▶ **Task objective**:
An exact copy of all the data is required, with pictures left out.

>>>

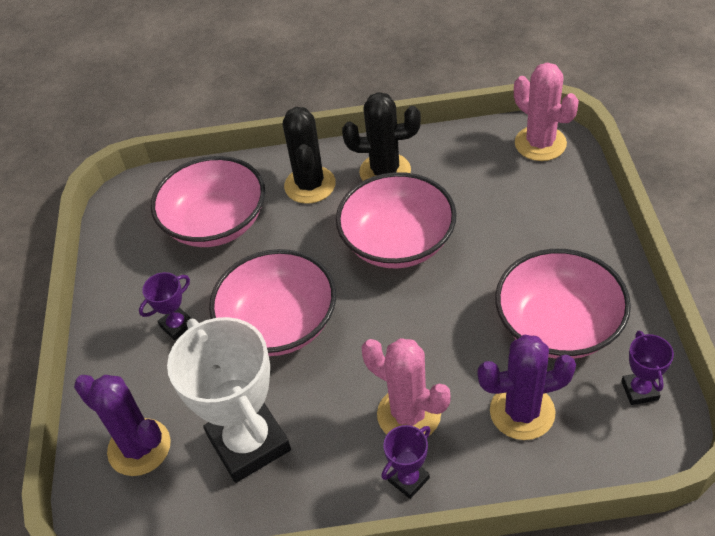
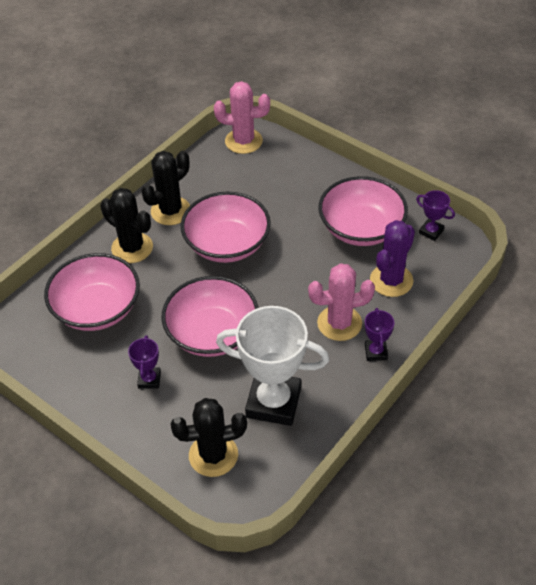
camera: 50 degrees left, 0 degrees up
(139, 447) = (213, 455): purple cactus -> black cactus

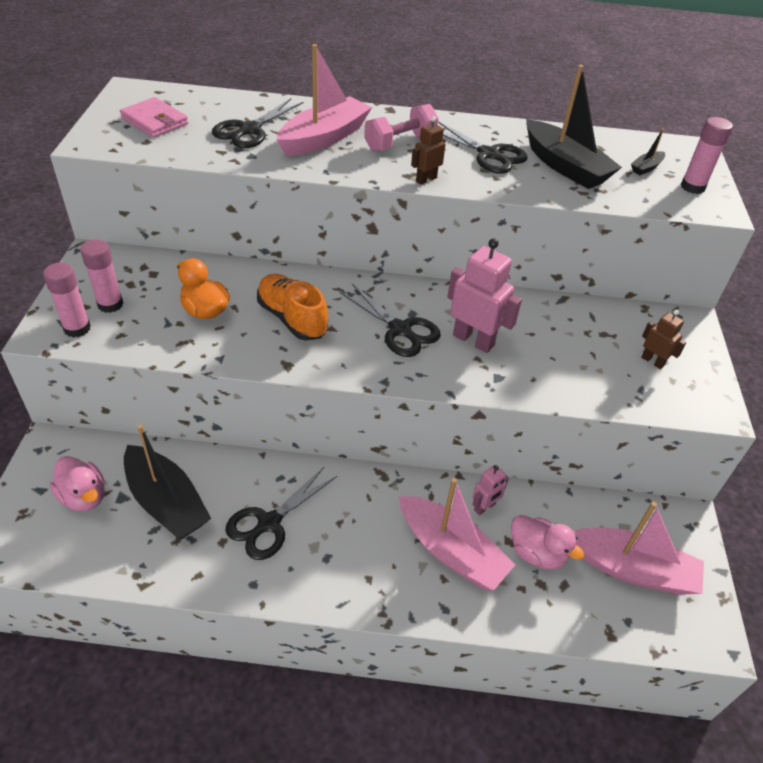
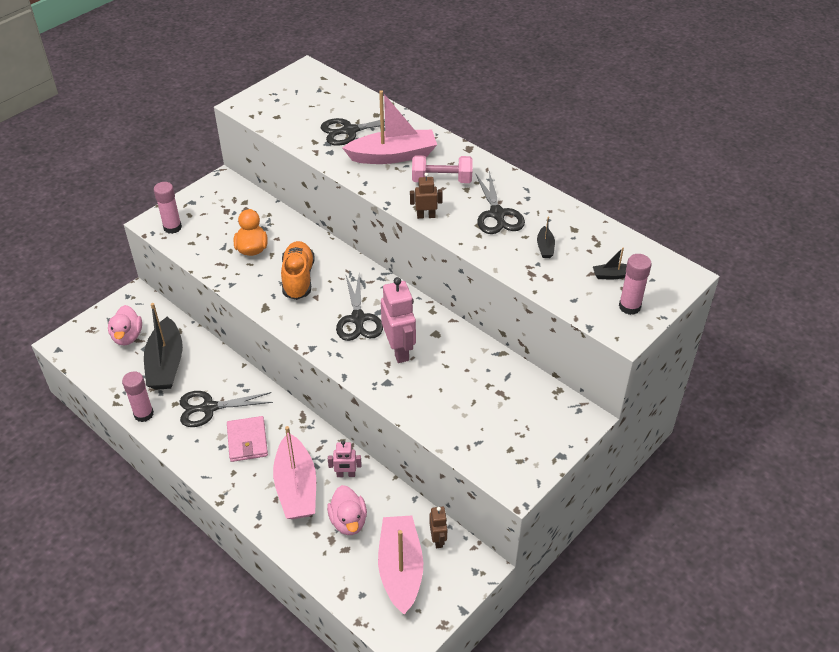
camera: 40 degrees right, 0 degrees up
(110, 304) = (203, 220): pink glue stick -> pink glue stick (144, 414)
(155, 121) = (297, 102): pink wallet -> pink wallet (247, 441)
(565, 166) = (545, 247): black boat -> black boat, size x0.42
(632, 569) = (400, 569): pink boat -> pink boat turned 150 degrees counterclockwise
(652, 361) = (512, 429): brown robot -> brown robot (438, 539)

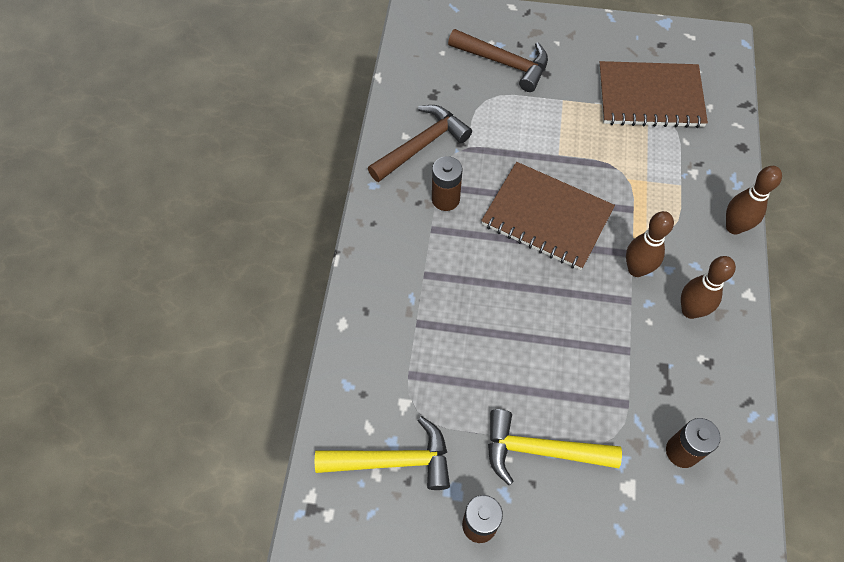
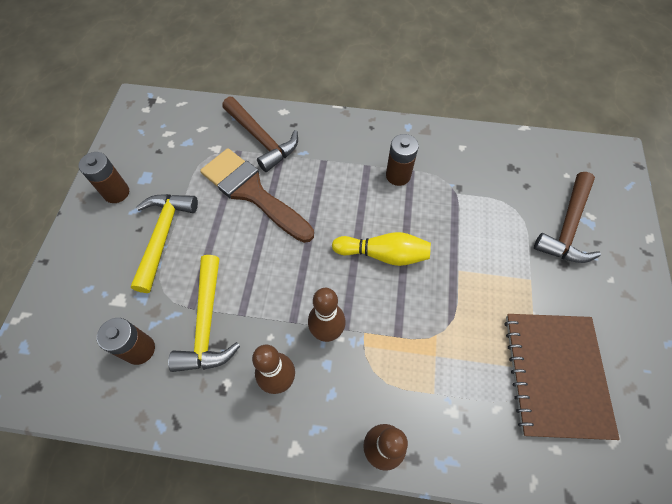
camera: 90 degrees right, 0 degrees up
(394, 460) = (174, 142): yellow hammer -> yellow hammer (207, 324)
(422, 145) = (454, 159): brown hammer -> brown hammer (262, 139)
(473, 352) = (252, 192): none -> brown brush
(547, 217) = (383, 254): brown notebook -> yellow bowling pin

<<<

▶ **Solution to this problem**:
camera: 50 degrees left, 0 degrees up
(139, 447) = (213, 455): purple cactus -> black cactus

camera: 40 degrees right, 0 degrees up
(110, 304) = (203, 220): pink glue stick -> pink glue stick (144, 414)
(155, 121) = (297, 102): pink wallet -> pink wallet (247, 441)
(565, 166) = (545, 247): black boat -> black boat, size x0.42
(632, 569) = (400, 569): pink boat -> pink boat turned 150 degrees counterclockwise
(652, 361) = (512, 429): brown robot -> brown robot (438, 539)

camera: 90 degrees right, 0 degrees up
(394, 460) = (174, 142): yellow hammer -> yellow hammer (207, 324)
(422, 145) = (454, 159): brown hammer -> brown hammer (262, 139)
(473, 352) = (252, 192): none -> brown brush
(547, 217) = (383, 254): brown notebook -> yellow bowling pin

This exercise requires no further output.